Extract, from the listing that follows, each line containing the word "triangle".

##### Extracted entries #####

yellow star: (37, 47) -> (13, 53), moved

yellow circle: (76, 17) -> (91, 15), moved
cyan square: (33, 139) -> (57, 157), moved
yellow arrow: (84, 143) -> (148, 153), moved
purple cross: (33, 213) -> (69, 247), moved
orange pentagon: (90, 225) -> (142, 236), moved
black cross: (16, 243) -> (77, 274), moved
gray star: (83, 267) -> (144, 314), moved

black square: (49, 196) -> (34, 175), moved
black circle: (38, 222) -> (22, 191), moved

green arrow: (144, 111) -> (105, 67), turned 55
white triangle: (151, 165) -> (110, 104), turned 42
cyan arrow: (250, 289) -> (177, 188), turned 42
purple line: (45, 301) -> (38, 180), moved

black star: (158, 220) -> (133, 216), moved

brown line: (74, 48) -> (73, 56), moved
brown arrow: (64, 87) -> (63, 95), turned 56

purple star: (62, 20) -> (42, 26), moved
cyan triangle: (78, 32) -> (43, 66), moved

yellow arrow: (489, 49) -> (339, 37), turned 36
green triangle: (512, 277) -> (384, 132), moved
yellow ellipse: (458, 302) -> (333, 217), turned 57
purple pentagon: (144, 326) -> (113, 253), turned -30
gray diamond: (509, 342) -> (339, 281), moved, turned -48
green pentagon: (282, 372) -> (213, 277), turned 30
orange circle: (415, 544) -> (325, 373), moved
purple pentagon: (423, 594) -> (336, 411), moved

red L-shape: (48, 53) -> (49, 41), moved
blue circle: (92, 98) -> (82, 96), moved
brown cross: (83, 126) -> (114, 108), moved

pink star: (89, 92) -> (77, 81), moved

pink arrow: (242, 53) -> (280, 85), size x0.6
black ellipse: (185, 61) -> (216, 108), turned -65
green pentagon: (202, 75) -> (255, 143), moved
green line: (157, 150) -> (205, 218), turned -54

#####

* _Written solution_
white triangle: (151, 165) -> (110, 104), turned 42
cyan triangle: (78, 32) -> (43, 66), moved
green triangle: (512, 277) -> (384, 132), moved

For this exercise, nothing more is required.